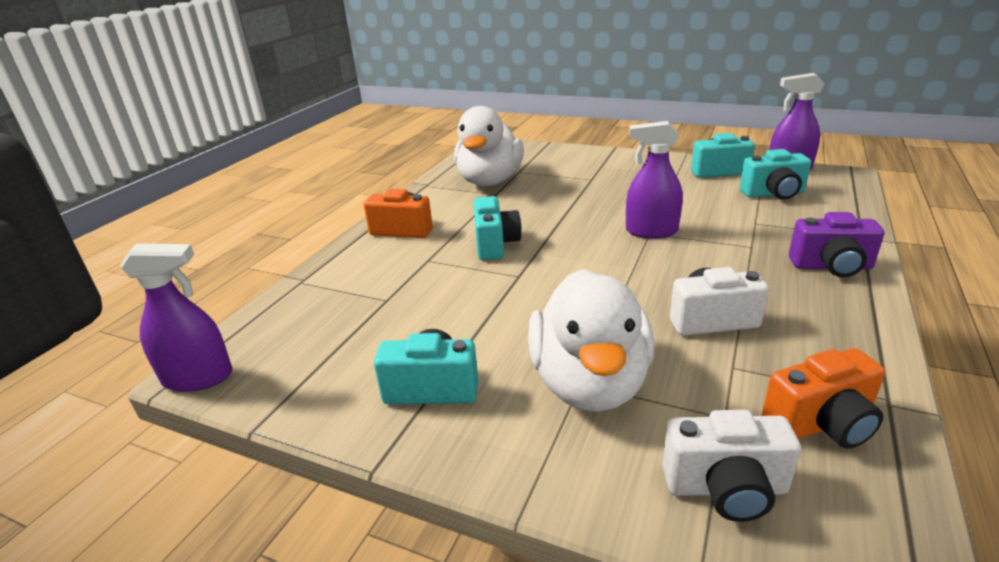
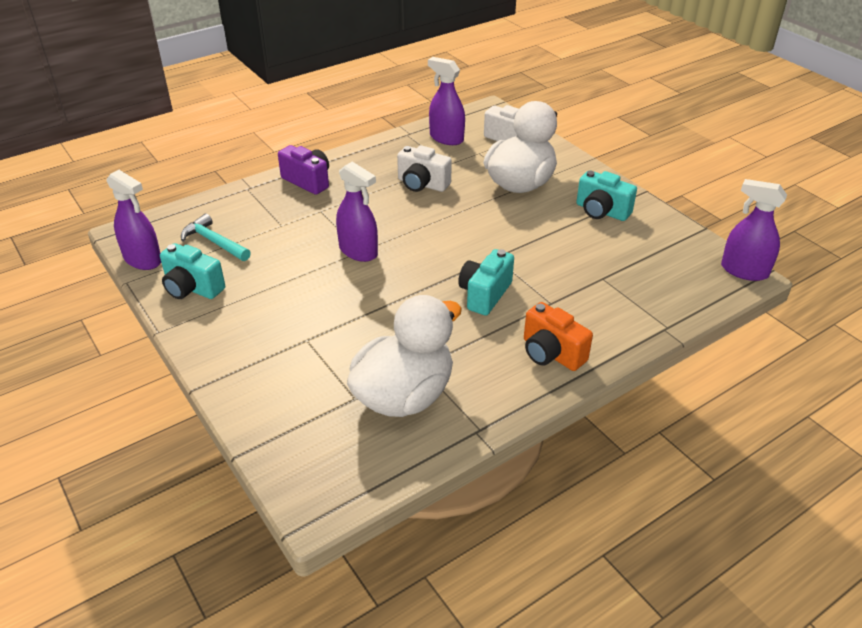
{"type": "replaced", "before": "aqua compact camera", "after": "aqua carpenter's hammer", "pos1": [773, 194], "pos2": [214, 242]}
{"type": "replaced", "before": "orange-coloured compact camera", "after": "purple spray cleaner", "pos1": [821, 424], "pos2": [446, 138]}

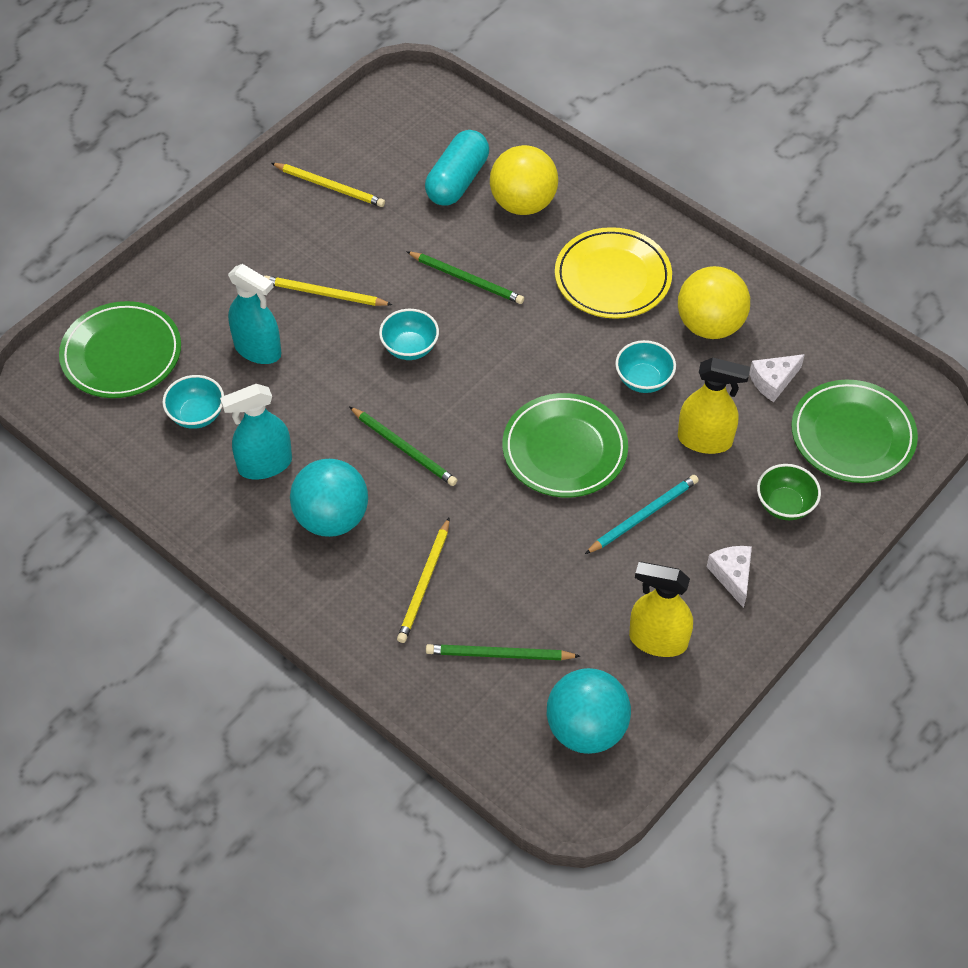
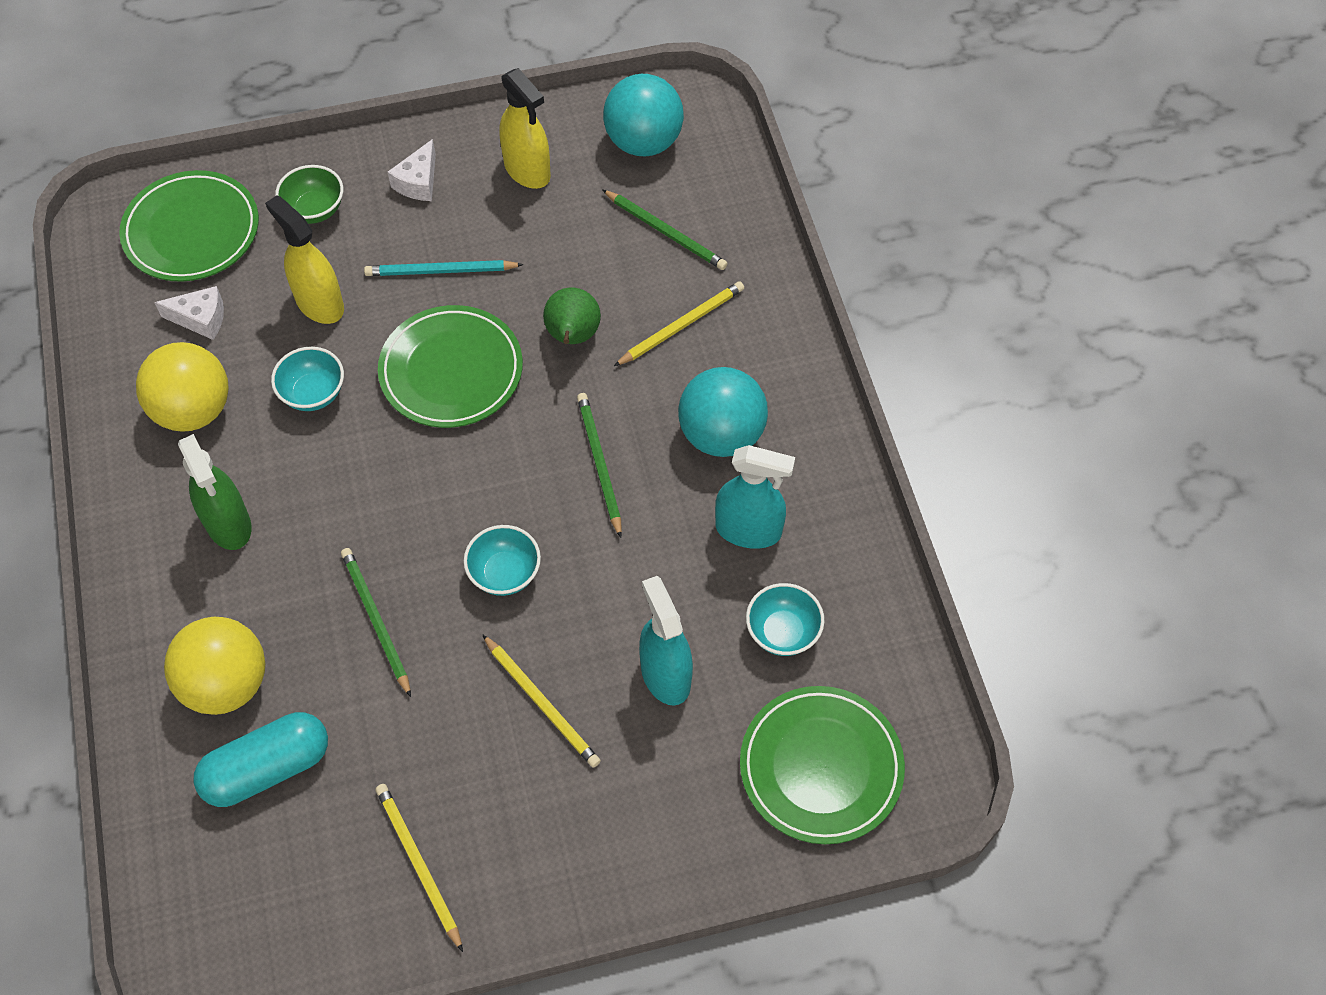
{"type": "added", "after": "emerald pear fruit", "pos2": [572, 336]}
{"type": "replaced", "before": "golden plate", "after": "emerald spray cleaner", "pos1": [612, 277], "pos2": [228, 524]}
:::
▶ **WHAT YOU NEED TO DO**
Would it be possible to give the material above again exactly, with the pictures left out?

▶ **ANSWER BOX**
{"type": "replaced", "before": "aqua compact camera", "after": "aqua carpenter's hammer", "pos1": [773, 194], "pos2": [214, 242]}
{"type": "replaced", "before": "orange-coloured compact camera", "after": "purple spray cleaner", "pos1": [821, 424], "pos2": [446, 138]}

{"type": "added", "after": "emerald pear fruit", "pos2": [572, 336]}
{"type": "replaced", "before": "golden plate", "after": "emerald spray cleaner", "pos1": [612, 277], "pos2": [228, 524]}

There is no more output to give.